▼▼▼
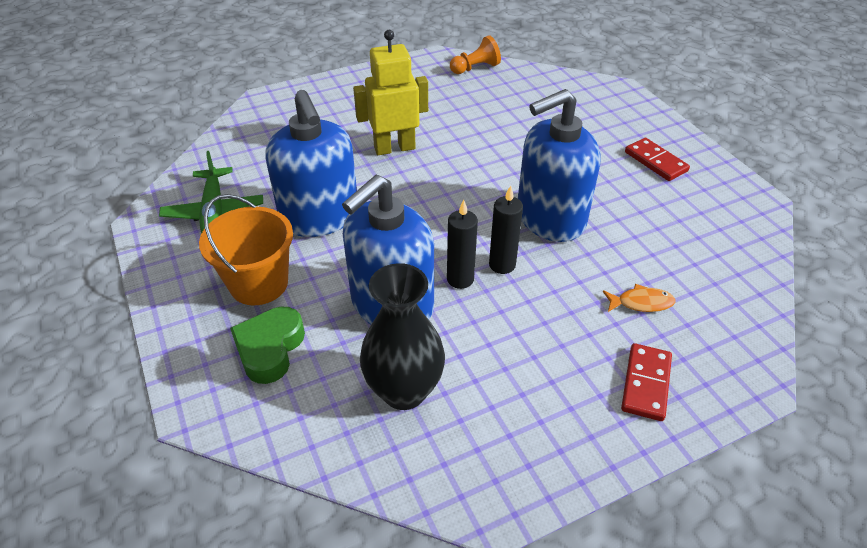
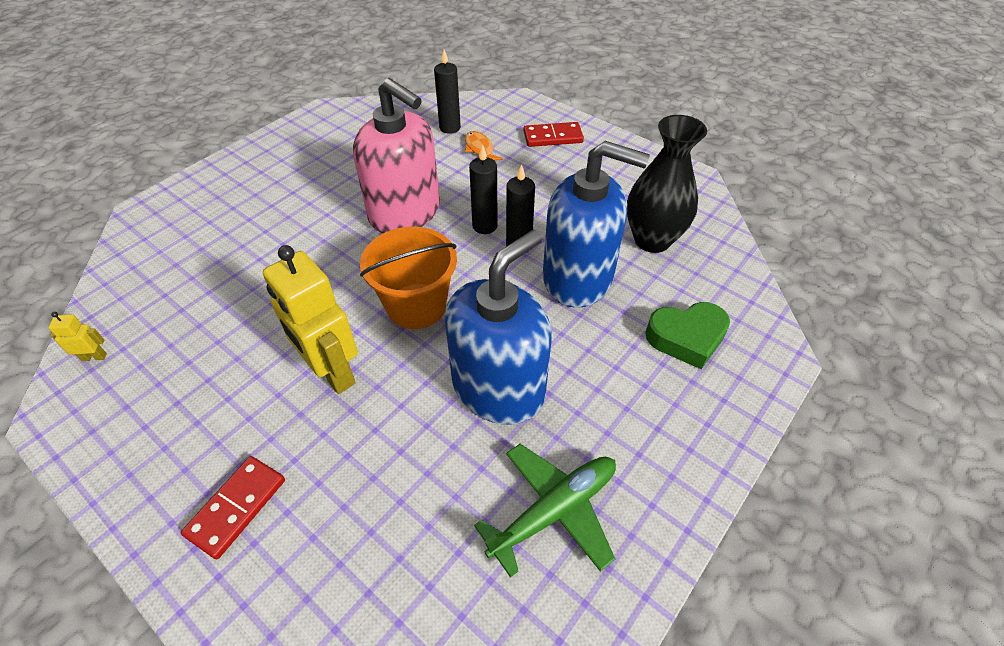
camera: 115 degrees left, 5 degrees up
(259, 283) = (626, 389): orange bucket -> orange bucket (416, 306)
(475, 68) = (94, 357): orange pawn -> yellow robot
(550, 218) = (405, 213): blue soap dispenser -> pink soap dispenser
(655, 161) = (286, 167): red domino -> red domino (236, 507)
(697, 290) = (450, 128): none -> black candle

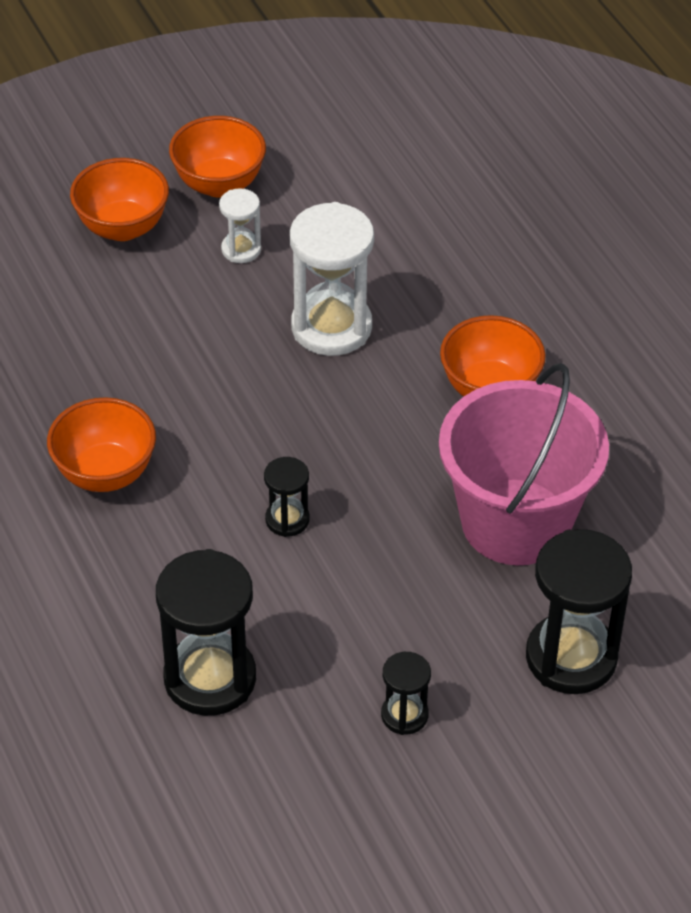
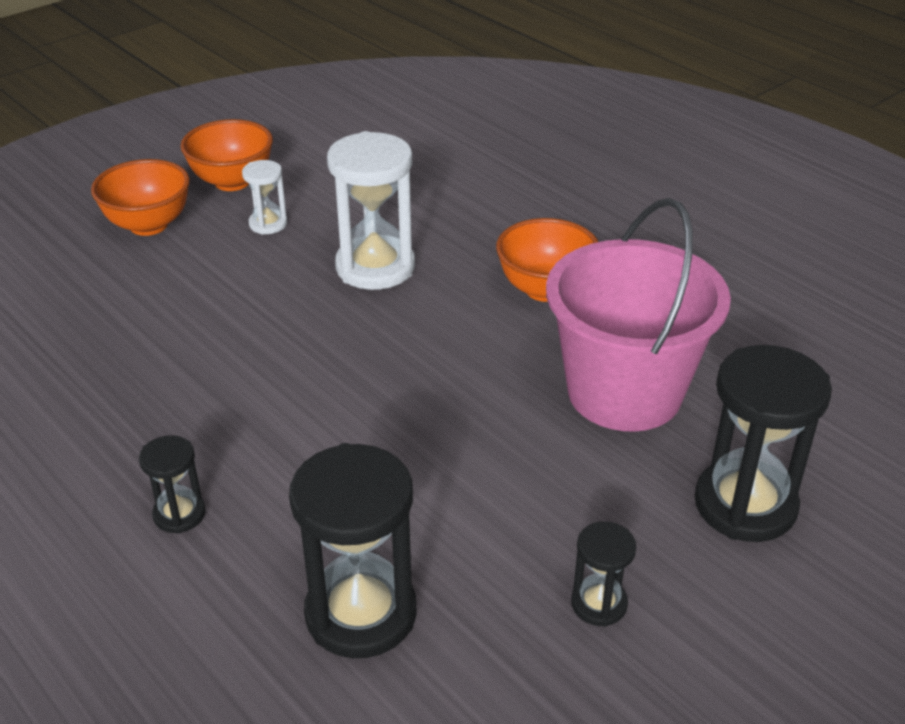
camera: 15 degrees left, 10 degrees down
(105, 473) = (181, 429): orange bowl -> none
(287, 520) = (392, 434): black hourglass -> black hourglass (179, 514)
▲▲▲
__WHAT THE TASK REQUIRES__. No pictures should appear in the copy. Print exactly the lines above from the line containing "(655, 161) = (286, 167): red" through the last line of the data.

__EXERCISE SOLUTION__.
(655, 161) = (286, 167): red domino -> red domino (236, 507)
(697, 290) = (450, 128): none -> black candle

camera: 15 degrees left, 10 degrees down
(105, 473) = (181, 429): orange bowl -> none
(287, 520) = (392, 434): black hourglass -> black hourglass (179, 514)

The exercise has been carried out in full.